### Provided entries:
>> begin

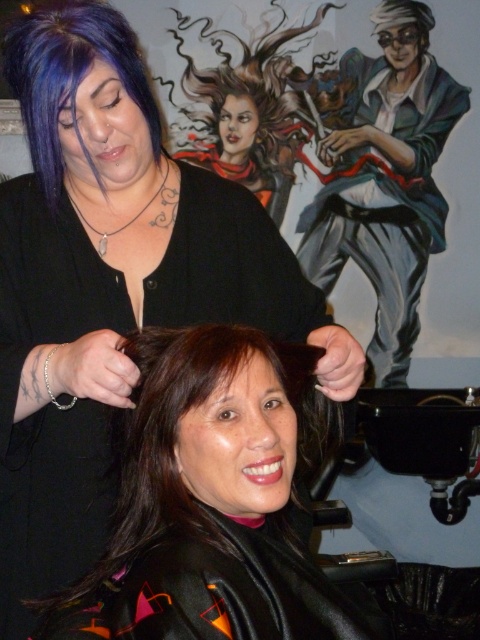
Can you confirm if brown smooth hair at center is shorter than shiny blue jacket at upper right?

Yes.

Is point (131, 529) more distant than point (423, 60)?

No, it is in front of (423, 60).

Which is in front, point (233, 483) or point (312, 202)?

Point (233, 483) is in front.

What are the coordinates of `brown smooth hair at center` in the screenshot? It's located at (208, 442).

Can you confirm if shiny blue jacket at upper right is wider than purple matte hair at upper left?

Indeed, shiny blue jacket at upper right has a greater width compared to purple matte hair at upper left.

Does shiny blue jacket at upper right have a smaller size compared to purple matte hair at upper left?

No.

Does point (432, 109) come behind point (44, 40)?

Yes, it is behind point (44, 40).

The image size is (480, 640). Identify the location of shiny blue jacket at upper right. (384, 177).

Does brown smooth hair at center appear under purple matte hair at upper left?

Indeed, brown smooth hair at center is positioned under purple matte hair at upper left.

Which is above, brown smooth hair at center or purple matte hair at upper left?

purple matte hair at upper left is above.

You are a GUI agent. You are given a task and a screenshot of the screen. Output one action in this format:
    pyautogui.click(x=<x>, y=<y>)
    Task: Click on the brown smooth hair at center
    
    Given the screenshot: What is the action you would take?
    pyautogui.click(x=208, y=442)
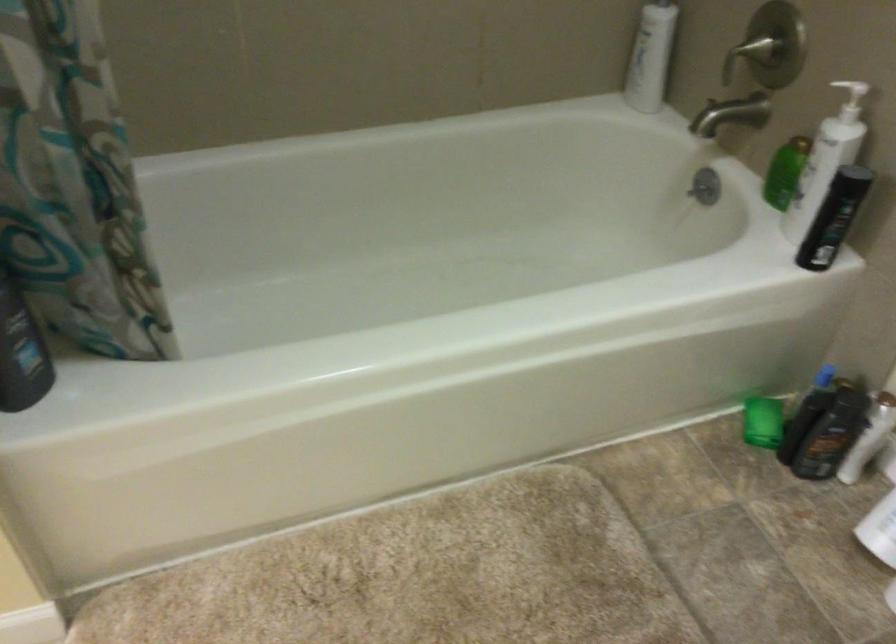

>> end

### Requirements:
Repeat every line from the one containing "You are a GUI" through the end of the rows above, unchanged, and leave the pictures out.

### Response to this exercise:
You are a GUI agent. You are given a task and a screenshot of the screen. Output one action in this format:
    pyautogui.click(x=<x>, y=<y>)
    Task: Click on the brown smooth hair at center
    
    Given the screenshot: What is the action you would take?
    pyautogui.click(x=208, y=442)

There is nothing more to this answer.